TASK.
Go through the records below and copy out every line holding "minus".

Change detection outputs.
# # # # #
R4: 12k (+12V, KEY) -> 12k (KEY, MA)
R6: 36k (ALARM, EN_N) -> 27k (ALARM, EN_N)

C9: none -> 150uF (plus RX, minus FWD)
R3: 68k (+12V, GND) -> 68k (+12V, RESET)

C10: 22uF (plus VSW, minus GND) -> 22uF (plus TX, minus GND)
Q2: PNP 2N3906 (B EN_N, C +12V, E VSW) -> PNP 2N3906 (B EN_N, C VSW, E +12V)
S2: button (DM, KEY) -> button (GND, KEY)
# # # # #
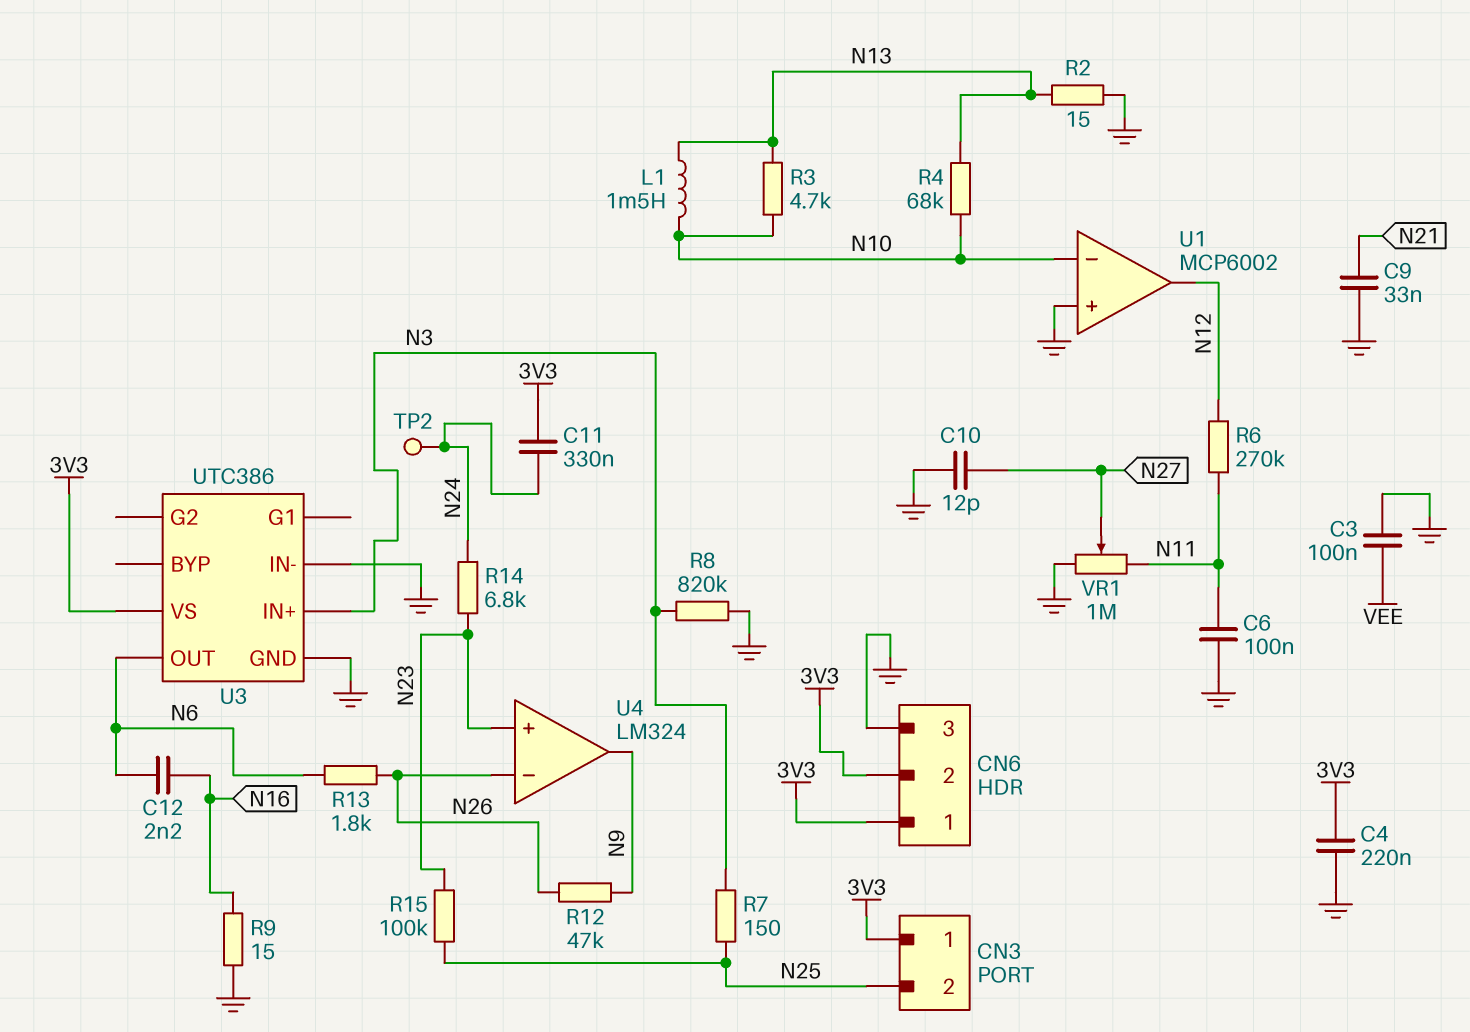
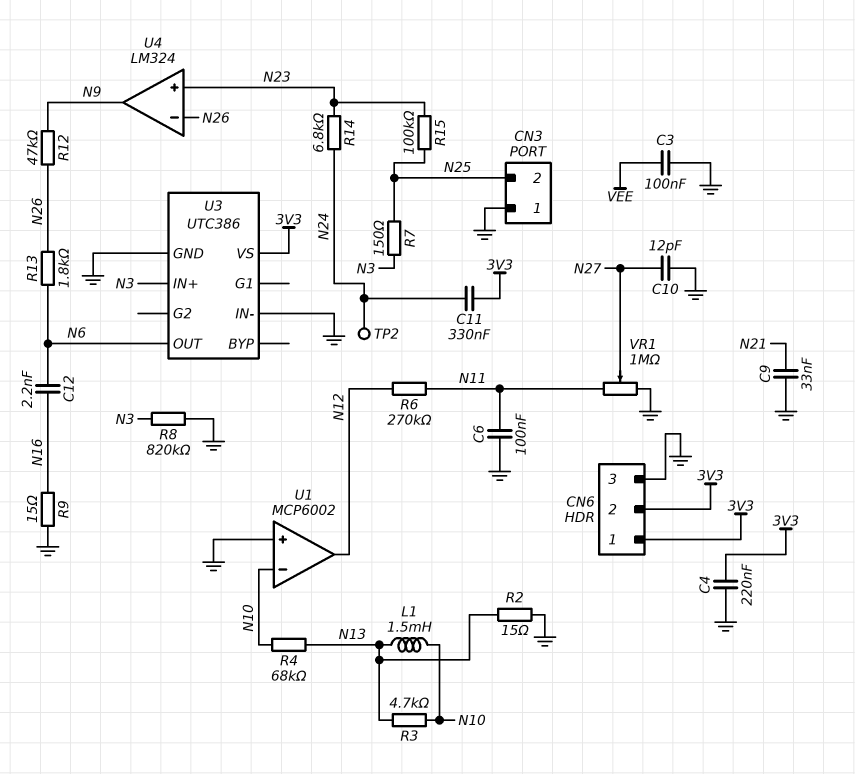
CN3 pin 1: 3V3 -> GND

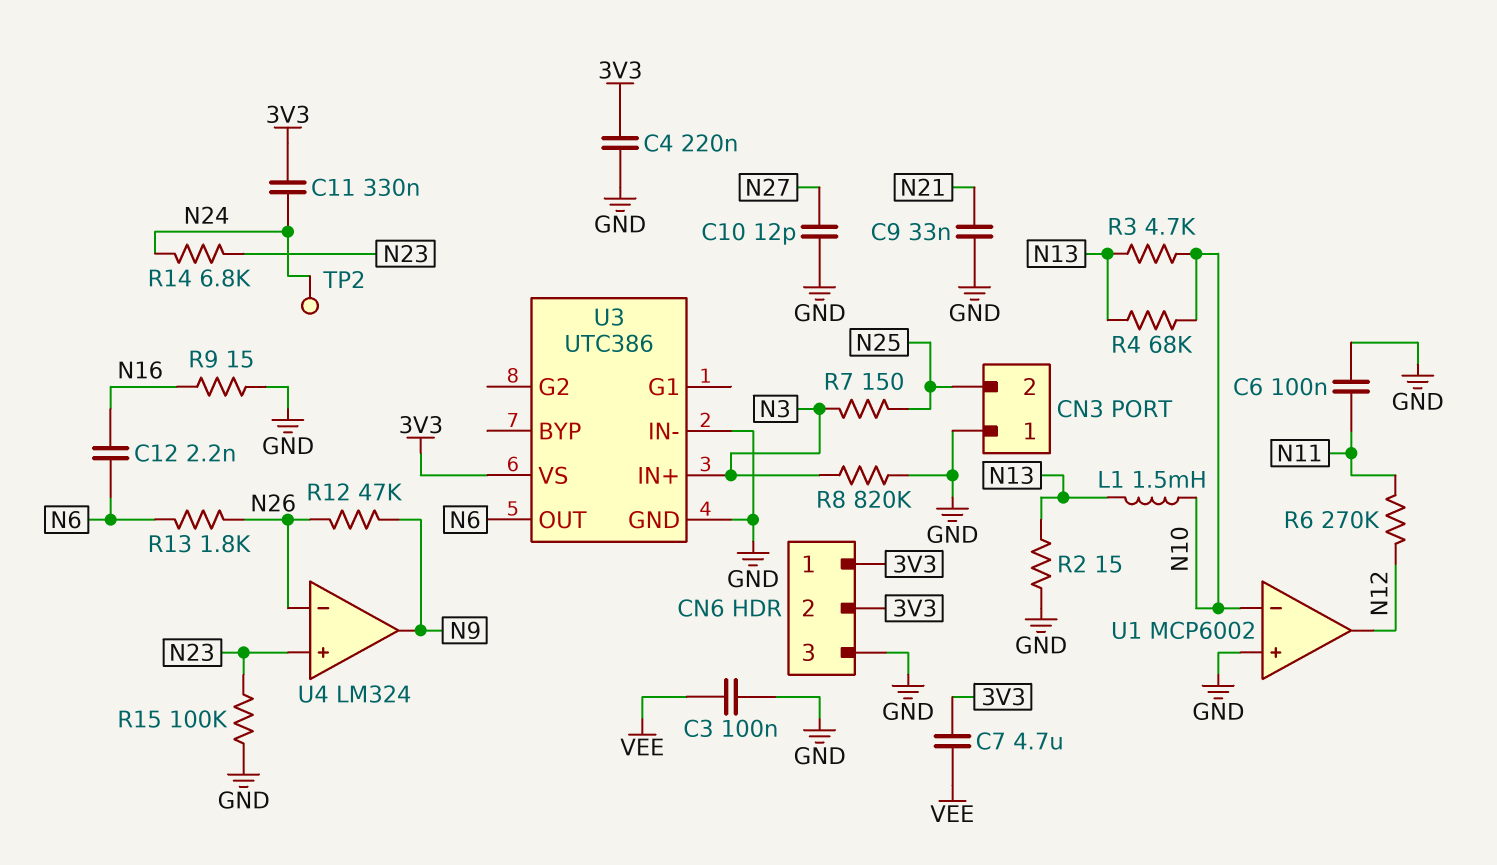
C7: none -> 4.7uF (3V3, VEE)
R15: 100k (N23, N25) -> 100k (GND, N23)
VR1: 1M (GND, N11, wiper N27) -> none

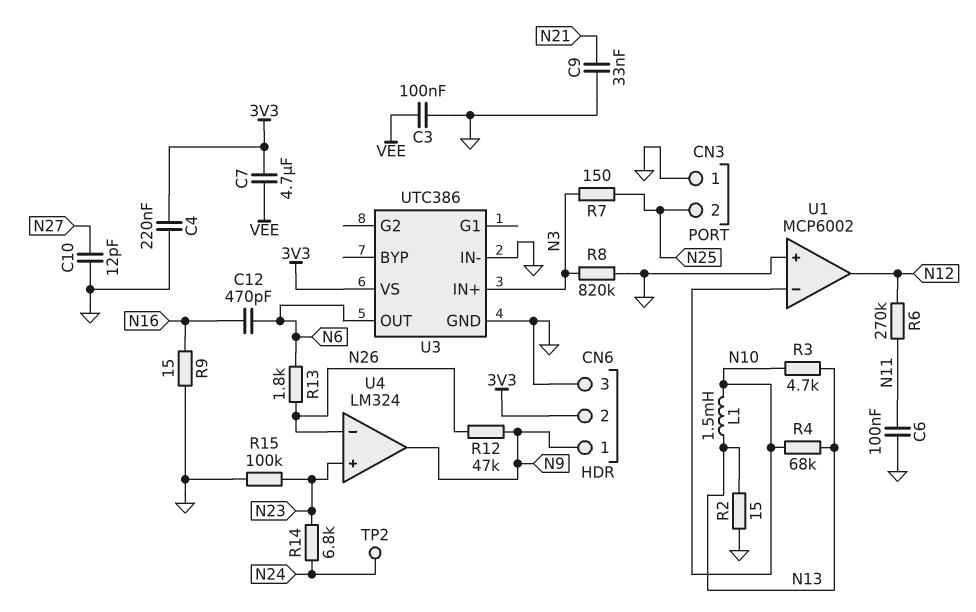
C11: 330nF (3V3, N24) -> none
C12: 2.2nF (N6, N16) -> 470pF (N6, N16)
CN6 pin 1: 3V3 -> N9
# # # # #
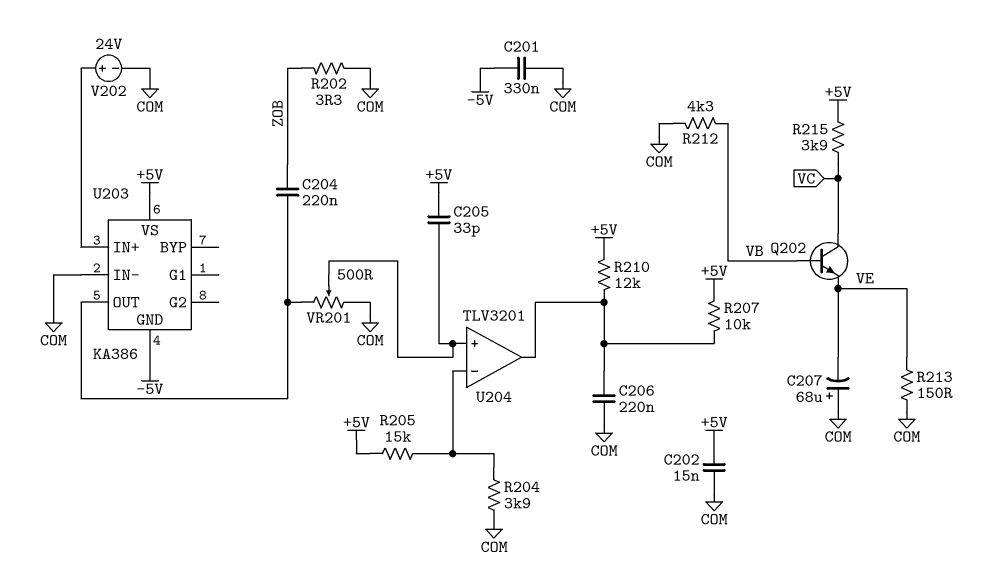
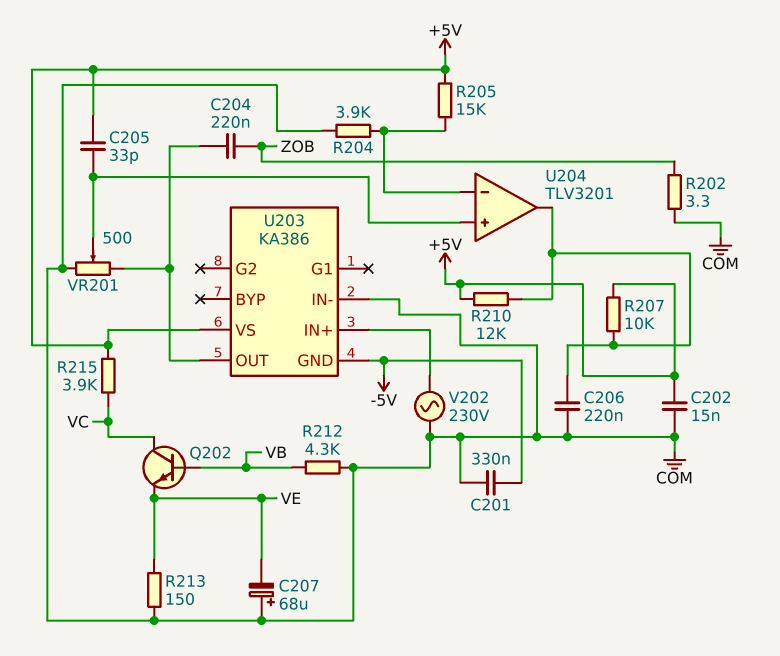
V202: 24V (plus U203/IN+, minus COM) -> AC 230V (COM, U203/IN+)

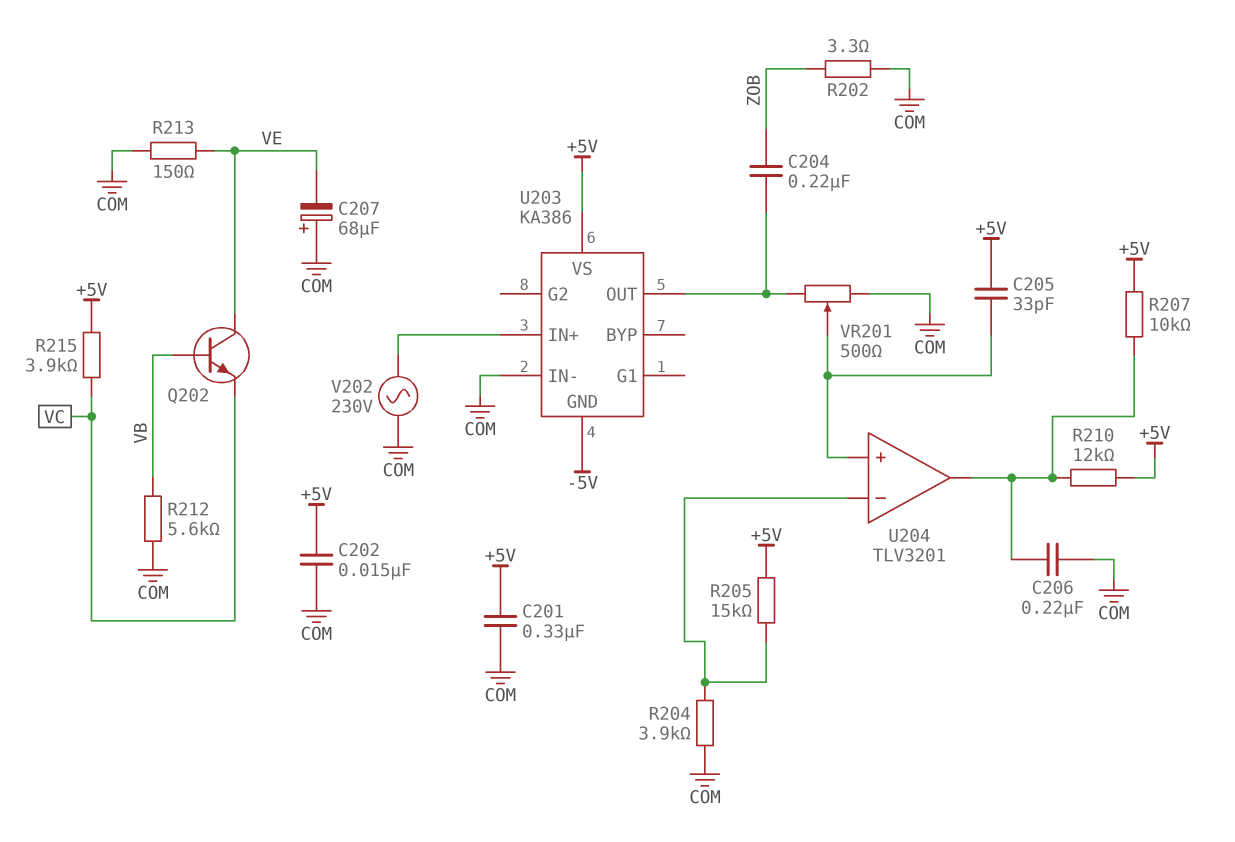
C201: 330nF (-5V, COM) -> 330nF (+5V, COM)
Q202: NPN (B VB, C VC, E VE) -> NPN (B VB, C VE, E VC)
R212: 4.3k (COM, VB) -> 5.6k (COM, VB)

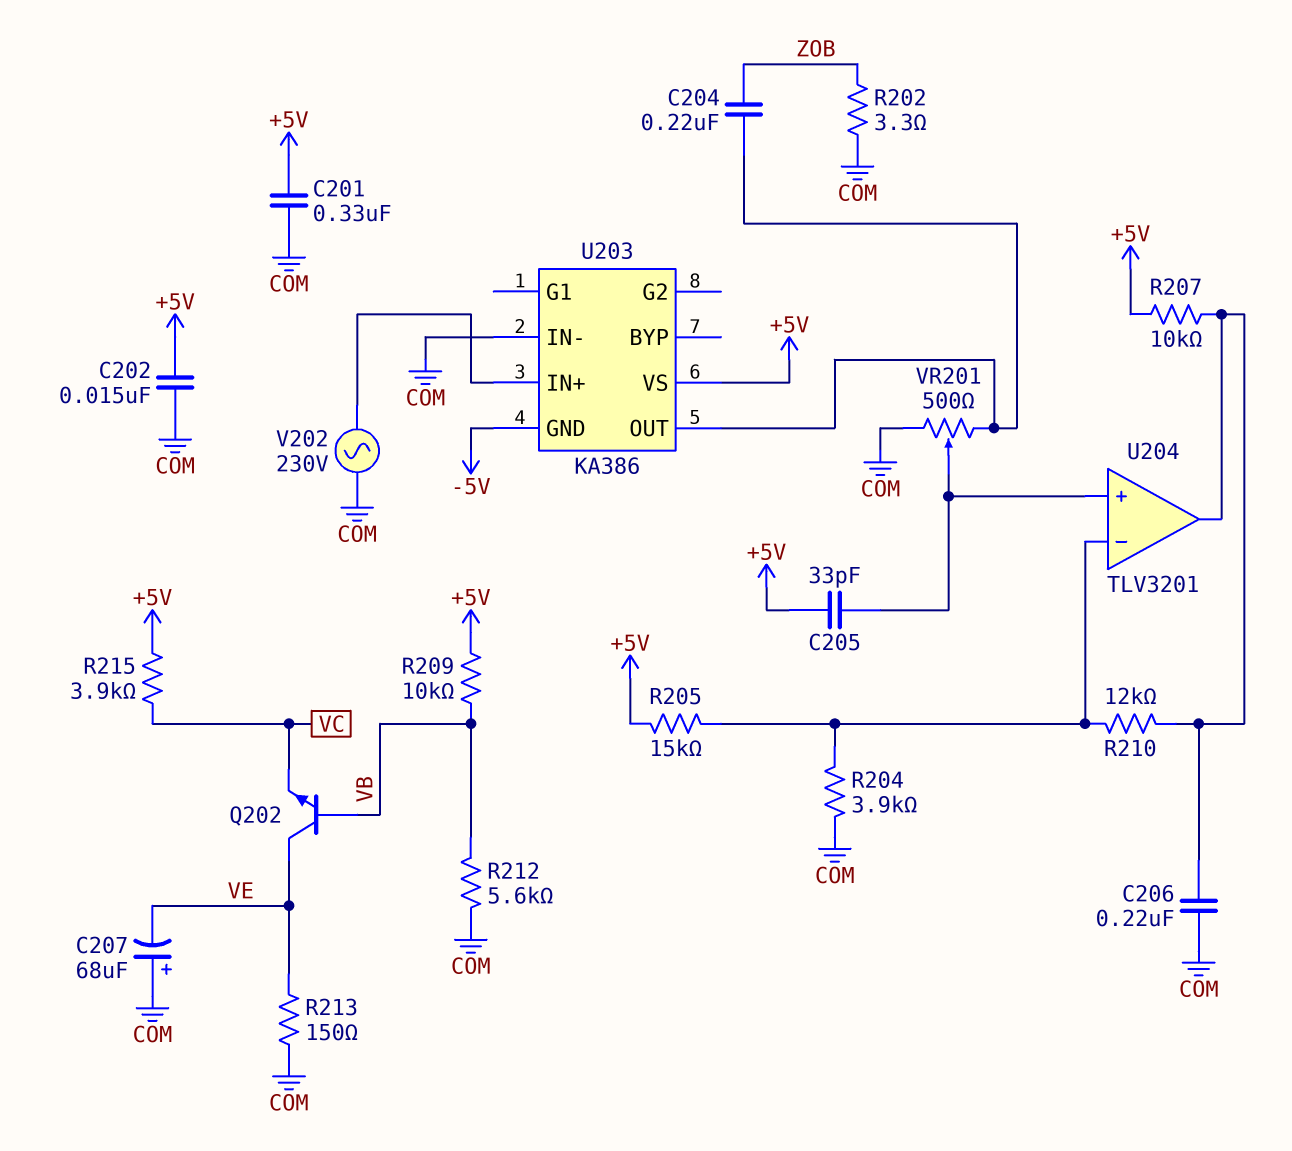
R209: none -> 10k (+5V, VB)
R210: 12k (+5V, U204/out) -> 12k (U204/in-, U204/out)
# # # # #
RESULT.
C9: none -> 150uF (plus RX, minus FWD)
C10: 22uF (plus VSW, minus GND) -> 22uF (plus TX, minus GND)
V202: 24V (plus U203/IN+, minus COM) -> AC 230V (COM, U203/IN+)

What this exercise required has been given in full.